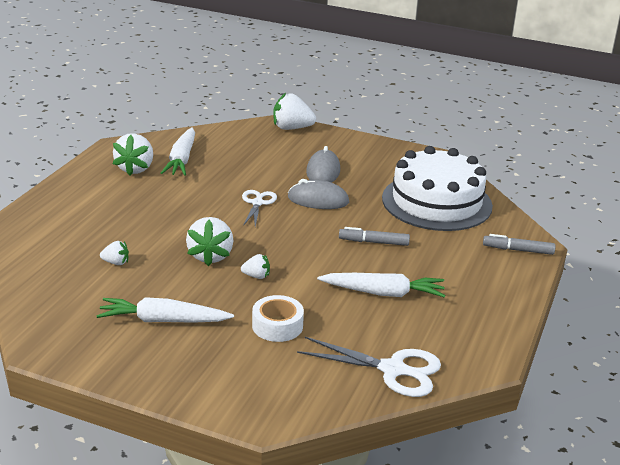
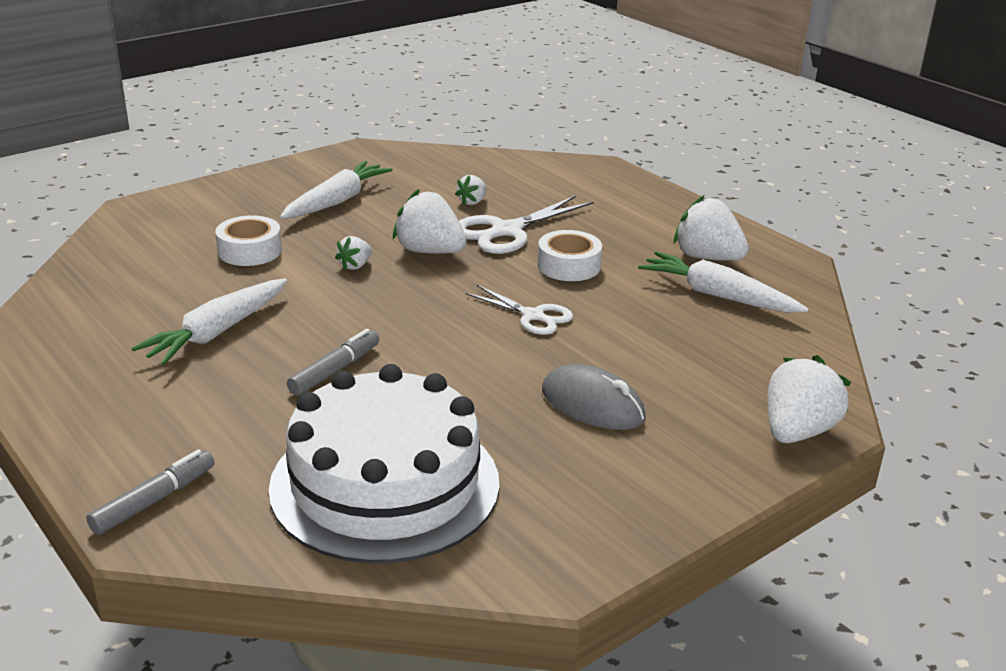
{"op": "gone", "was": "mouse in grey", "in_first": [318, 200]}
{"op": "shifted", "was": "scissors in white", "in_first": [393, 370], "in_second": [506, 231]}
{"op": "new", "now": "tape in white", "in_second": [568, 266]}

* _EXERCISE PROMPT_:
The answer must consist of every line from the data that holds the string "white".

* _COMPLETED TASK_:
{"op": "shifted", "was": "scissors in white", "in_first": [393, 370], "in_second": [506, 231]}
{"op": "new", "now": "tape in white", "in_second": [568, 266]}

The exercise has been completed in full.